- Dataset content
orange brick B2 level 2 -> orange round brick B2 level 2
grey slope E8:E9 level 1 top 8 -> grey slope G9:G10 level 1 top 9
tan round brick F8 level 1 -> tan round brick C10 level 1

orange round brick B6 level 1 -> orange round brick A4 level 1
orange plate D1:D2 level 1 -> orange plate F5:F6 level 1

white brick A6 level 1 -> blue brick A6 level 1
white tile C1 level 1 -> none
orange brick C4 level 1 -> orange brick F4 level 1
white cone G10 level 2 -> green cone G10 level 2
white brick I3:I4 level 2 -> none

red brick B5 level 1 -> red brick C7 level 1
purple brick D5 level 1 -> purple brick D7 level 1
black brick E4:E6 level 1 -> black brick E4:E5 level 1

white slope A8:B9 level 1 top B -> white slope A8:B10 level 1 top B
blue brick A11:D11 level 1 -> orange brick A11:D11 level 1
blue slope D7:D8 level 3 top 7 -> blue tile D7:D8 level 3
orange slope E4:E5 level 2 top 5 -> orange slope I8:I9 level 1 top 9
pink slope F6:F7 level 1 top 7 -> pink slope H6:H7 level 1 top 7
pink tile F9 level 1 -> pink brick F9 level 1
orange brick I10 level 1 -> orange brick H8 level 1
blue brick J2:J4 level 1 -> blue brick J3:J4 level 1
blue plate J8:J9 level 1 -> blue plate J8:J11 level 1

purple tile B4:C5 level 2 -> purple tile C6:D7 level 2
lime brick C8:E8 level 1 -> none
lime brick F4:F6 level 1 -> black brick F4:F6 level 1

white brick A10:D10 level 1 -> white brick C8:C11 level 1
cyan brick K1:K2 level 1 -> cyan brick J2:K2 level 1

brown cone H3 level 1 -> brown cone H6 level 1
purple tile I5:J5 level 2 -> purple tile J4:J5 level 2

- Instructions to follow
Each line from the one containing "orange slope E4:E5" through the last line of the entries is to be copied exactly, with no other lines added.

- Reply to the task
orange slope E4:E5 level 2 top 5 -> orange slope I8:I9 level 1 top 9
pink slope F6:F7 level 1 top 7 -> pink slope H6:H7 level 1 top 7
pink tile F9 level 1 -> pink brick F9 level 1
orange brick I10 level 1 -> orange brick H8 level 1
blue brick J2:J4 level 1 -> blue brick J3:J4 level 1
blue plate J8:J9 level 1 -> blue plate J8:J11 level 1

purple tile B4:C5 level 2 -> purple tile C6:D7 level 2
lime brick C8:E8 level 1 -> none
lime brick F4:F6 level 1 -> black brick F4:F6 level 1

white brick A10:D10 level 1 -> white brick C8:C11 level 1
cyan brick K1:K2 level 1 -> cyan brick J2:K2 level 1

brown cone H3 level 1 -> brown cone H6 level 1
purple tile I5:J5 level 2 -> purple tile J4:J5 level 2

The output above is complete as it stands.